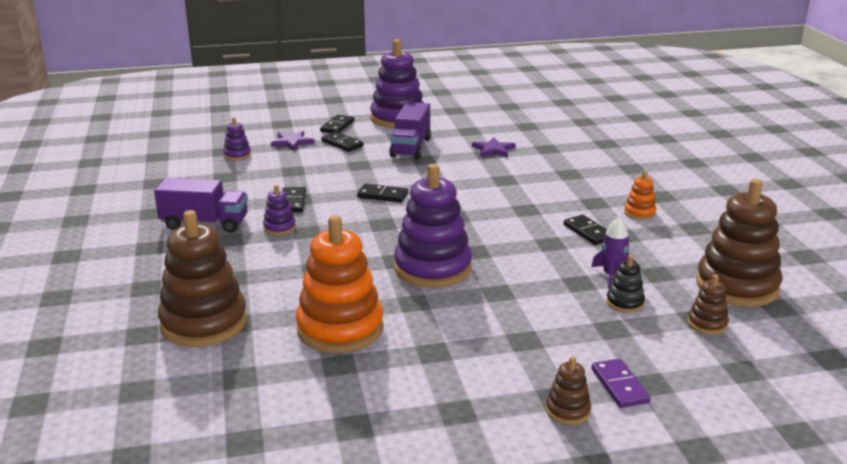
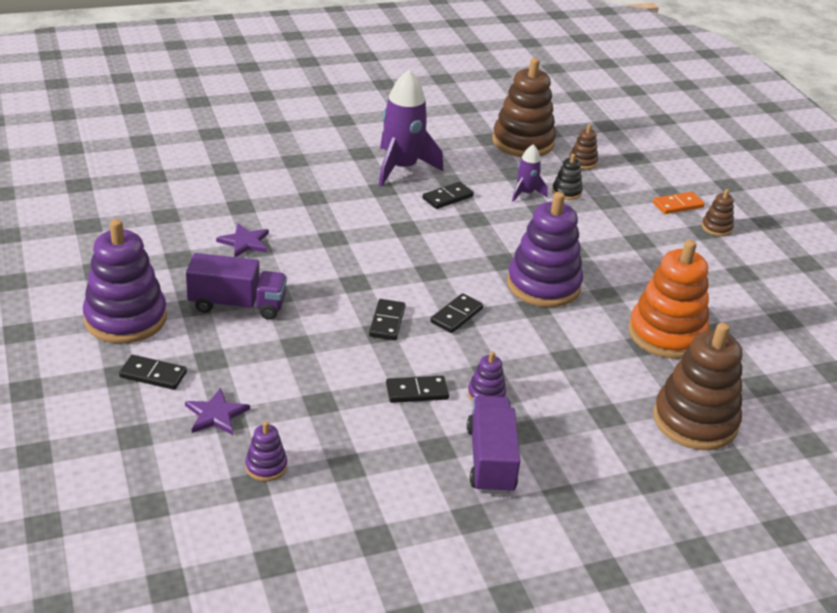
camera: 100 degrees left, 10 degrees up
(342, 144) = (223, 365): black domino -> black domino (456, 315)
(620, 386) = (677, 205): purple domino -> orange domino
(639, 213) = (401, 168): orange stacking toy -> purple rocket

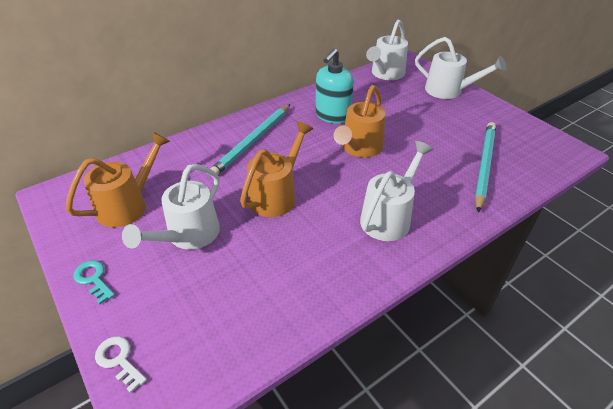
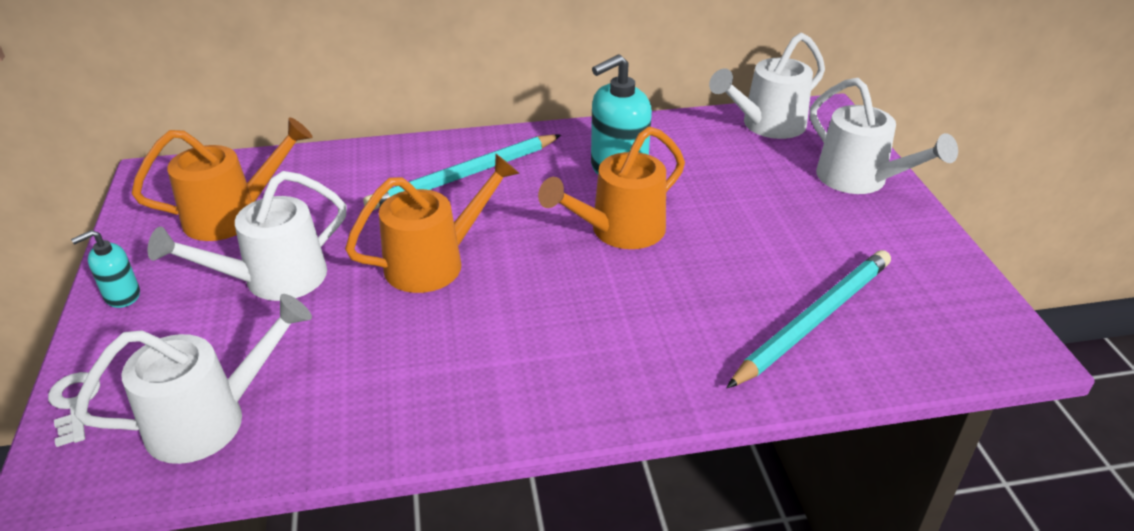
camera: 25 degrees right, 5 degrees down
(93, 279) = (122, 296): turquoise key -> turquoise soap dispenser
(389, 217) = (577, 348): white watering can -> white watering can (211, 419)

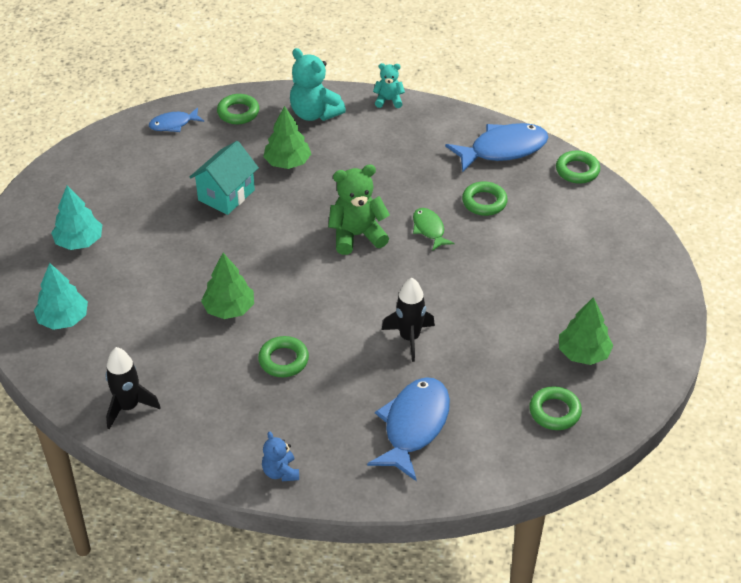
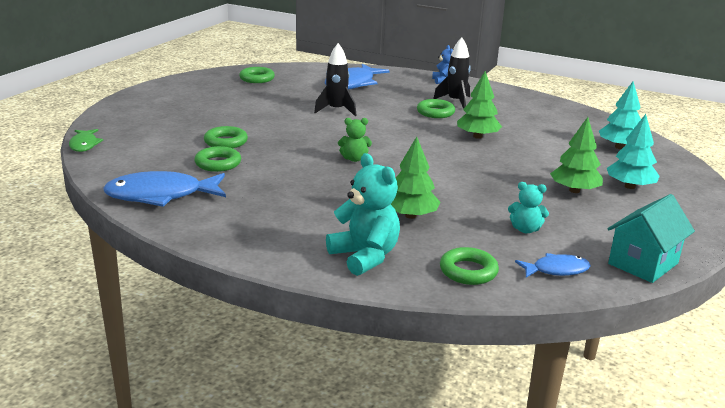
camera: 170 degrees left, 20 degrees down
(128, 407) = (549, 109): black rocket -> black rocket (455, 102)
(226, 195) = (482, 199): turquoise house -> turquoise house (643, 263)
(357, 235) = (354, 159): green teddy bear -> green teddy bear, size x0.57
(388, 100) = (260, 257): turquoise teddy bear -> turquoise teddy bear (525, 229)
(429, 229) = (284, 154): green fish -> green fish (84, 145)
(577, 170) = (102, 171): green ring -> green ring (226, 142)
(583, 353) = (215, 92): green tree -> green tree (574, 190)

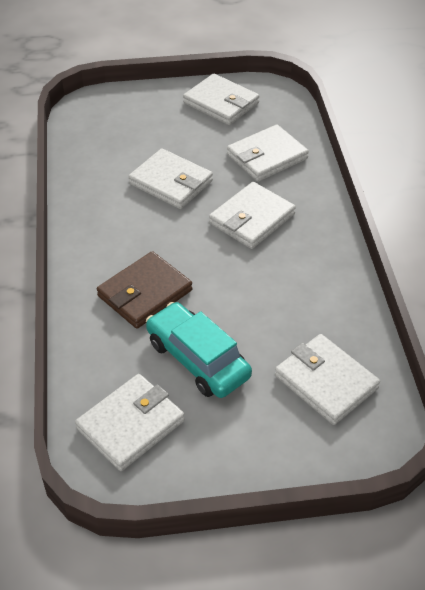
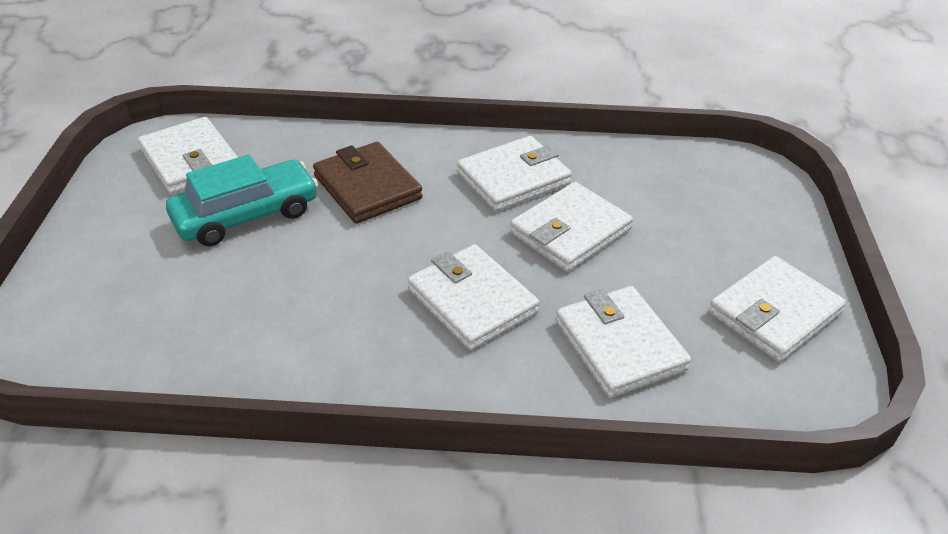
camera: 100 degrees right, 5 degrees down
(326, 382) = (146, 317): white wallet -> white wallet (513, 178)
============================================================
#### [Exercise directions]
All that is needed is an exact copy of the entries above, minus the pictures.

#### [Exercise result]
camera: 100 degrees left, 10 degrees up
(342, 144) = (223, 365): black domino -> black domino (456, 315)
(620, 386) = (677, 205): purple domino -> orange domino
(639, 213) = (401, 168): orange stacking toy -> purple rocket

camera: 25 degrees right, 5 degrees down
(93, 279) = (122, 296): turquoise key -> turquoise soap dispenser
(389, 217) = (577, 348): white watering can -> white watering can (211, 419)

camera: 170 degrees left, 20 degrees down
(128, 407) = (549, 109): black rocket -> black rocket (455, 102)
(226, 195) = (482, 199): turquoise house -> turquoise house (643, 263)
(357, 235) = (354, 159): green teddy bear -> green teddy bear, size x0.57
(388, 100) = (260, 257): turquoise teddy bear -> turquoise teddy bear (525, 229)
(429, 229) = (284, 154): green fish -> green fish (84, 145)
(577, 170) = (102, 171): green ring -> green ring (226, 142)
(583, 353) = (215, 92): green tree -> green tree (574, 190)

camera: 100 degrees right, 5 degrees down
(326, 382) = (146, 317): white wallet -> white wallet (513, 178)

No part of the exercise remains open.